[What needs to be done]:
The data below should be retyped exactly, with the pictures left out.

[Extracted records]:

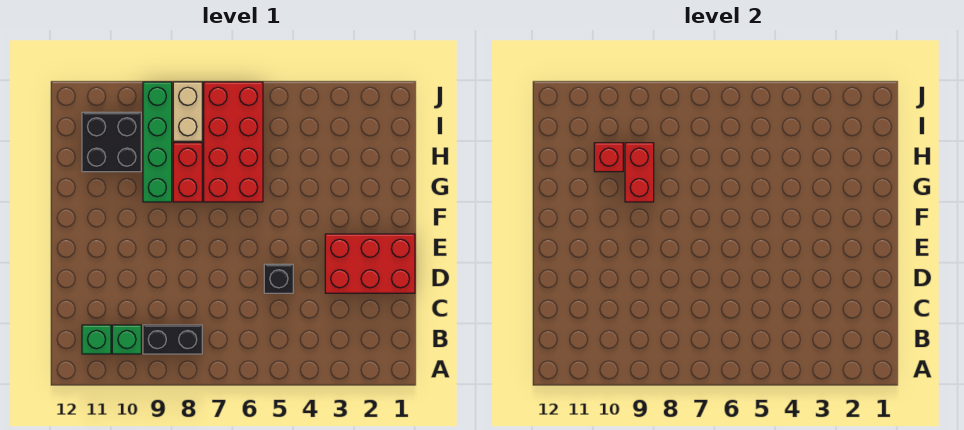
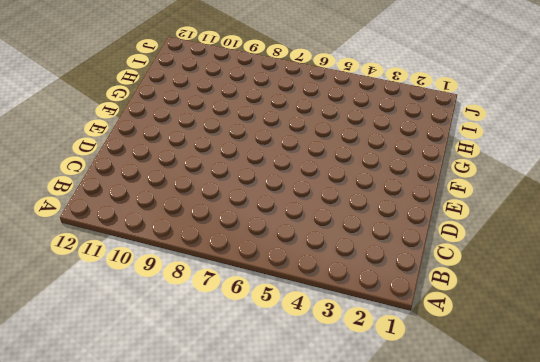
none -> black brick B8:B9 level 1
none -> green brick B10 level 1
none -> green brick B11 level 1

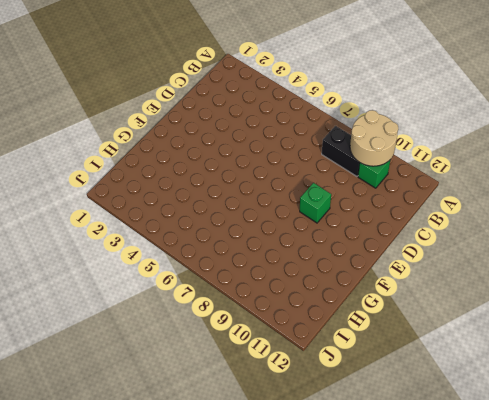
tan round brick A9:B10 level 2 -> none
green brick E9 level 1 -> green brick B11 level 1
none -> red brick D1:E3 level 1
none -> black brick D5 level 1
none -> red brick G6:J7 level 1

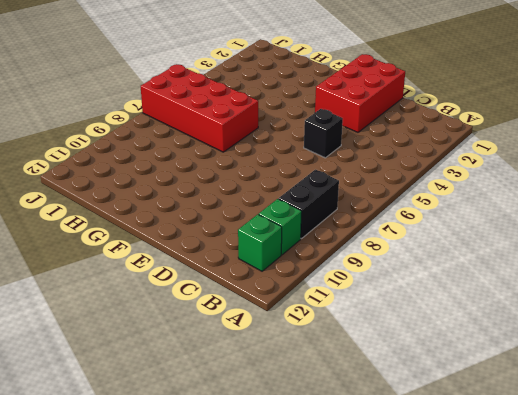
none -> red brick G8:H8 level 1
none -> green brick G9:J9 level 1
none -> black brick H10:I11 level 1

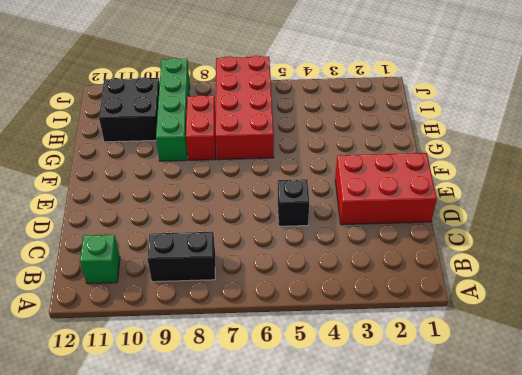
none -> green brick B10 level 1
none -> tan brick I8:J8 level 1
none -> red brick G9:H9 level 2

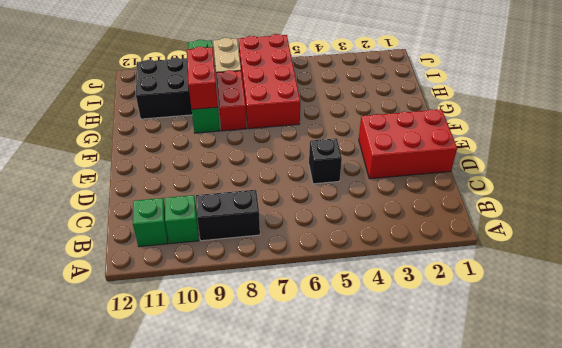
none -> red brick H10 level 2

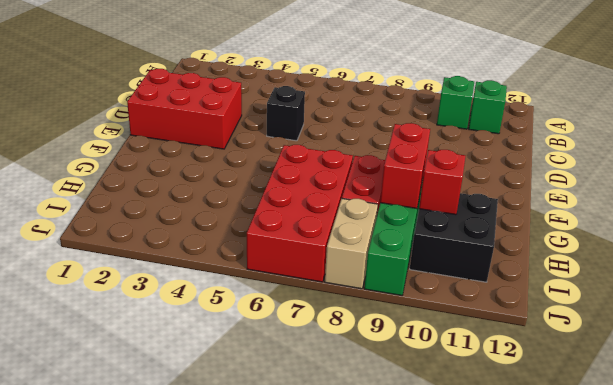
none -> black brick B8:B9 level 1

[Task solution]:
none -> black brick B8:B9 level 1
none -> green brick B10 level 1
none -> green brick B11 level 1

tan round brick A9:B10 level 2 -> none
green brick E9 level 1 -> green brick B11 level 1
none -> red brick D1:E3 level 1
none -> black brick D5 level 1
none -> red brick G6:J7 level 1

none -> red brick G8:H8 level 1
none -> green brick G9:J9 level 1
none -> black brick H10:I11 level 1

none -> green brick B10 level 1
none -> tan brick I8:J8 level 1
none -> red brick G9:H9 level 2

none -> red brick H10 level 2

none -> black brick B8:B9 level 1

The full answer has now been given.